- [Exercise details]: Your output consists solely of the lines from the one that contains "green rectangle: (20, 147)" to the end of the material, each reproduced exactly; pictures do not belong in it.
** Opening Extracted entries block **
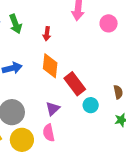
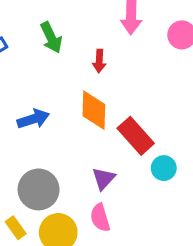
green arrow: (15, 24) -> (51, 38), moved
red arrow: (47, 34) -> (99, 61), moved

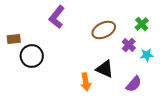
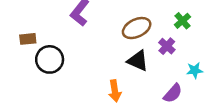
cyan star: (147, 55) -> (195, 70), moved
black triangle: (105, 69) -> (138, 61), moved

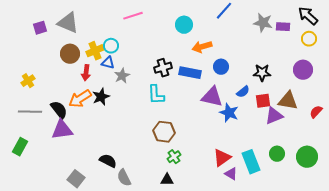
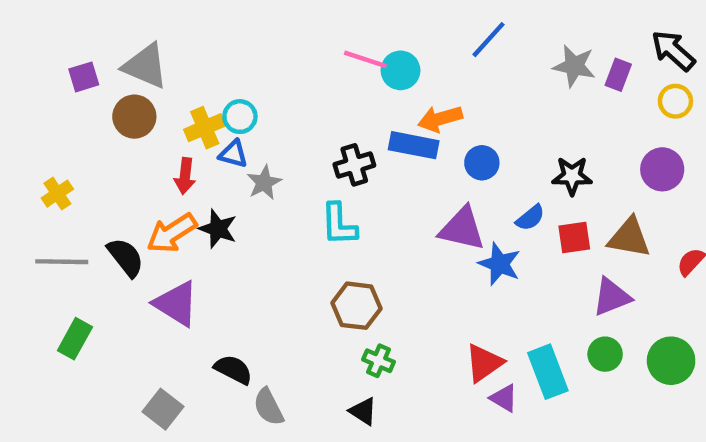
pink line: (133, 16) -> (365, 59), moved, turned 36
purple rectangle: (283, 27) -> (618, 75), turned -72
brown circle: (70, 54) -> (134, 117), moved
blue rectangle: (190, 73) -> (414, 145), moved
black star: (101, 97) -> (218, 229), turned -30
purple triangle: (274, 116) -> (612, 297), moved
purple triangle: (62, 130) -> (176, 304), moved, turned 40
green rectangle: (20, 147) -> (75, 339), moved
green cross: (174, 157) -> (378, 361), turned -32
black triangle: (167, 180) -> (363, 411), turned 32

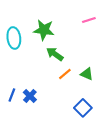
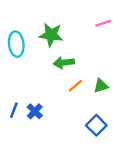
green arrow: (55, 54) -> (64, 63), turned -42
green triangle: (87, 74) -> (101, 86), turned -40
** Closing Extracted entries block **
- [Reply]:
green rectangle: (20, 147) -> (75, 339), moved
green cross: (174, 157) -> (378, 361), turned -32
black triangle: (167, 180) -> (363, 411), turned 32

green arrow: (55, 54) -> (64, 63), turned -42
green triangle: (87, 74) -> (101, 86), turned -40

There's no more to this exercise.